**ACTION ITEM**
Each line of the records below that includes "black" adds one to the count; state the final count by itself.

▽

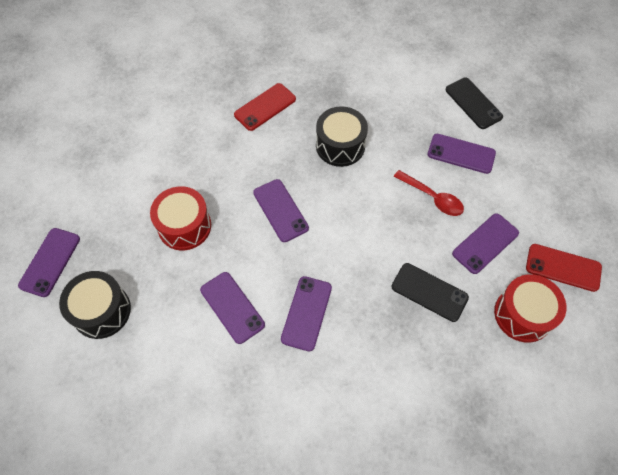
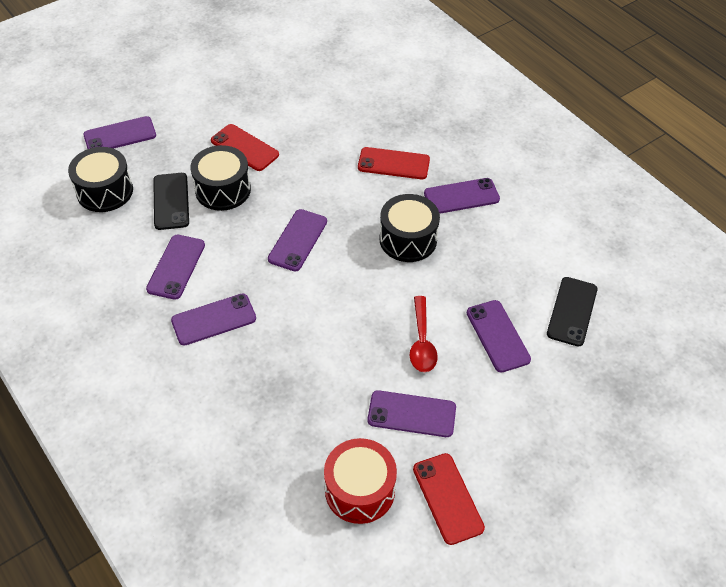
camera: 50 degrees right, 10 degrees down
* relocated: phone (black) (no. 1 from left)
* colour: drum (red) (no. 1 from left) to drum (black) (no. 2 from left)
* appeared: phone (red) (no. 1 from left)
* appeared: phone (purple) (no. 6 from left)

△

**RESPONSE BELOW**
2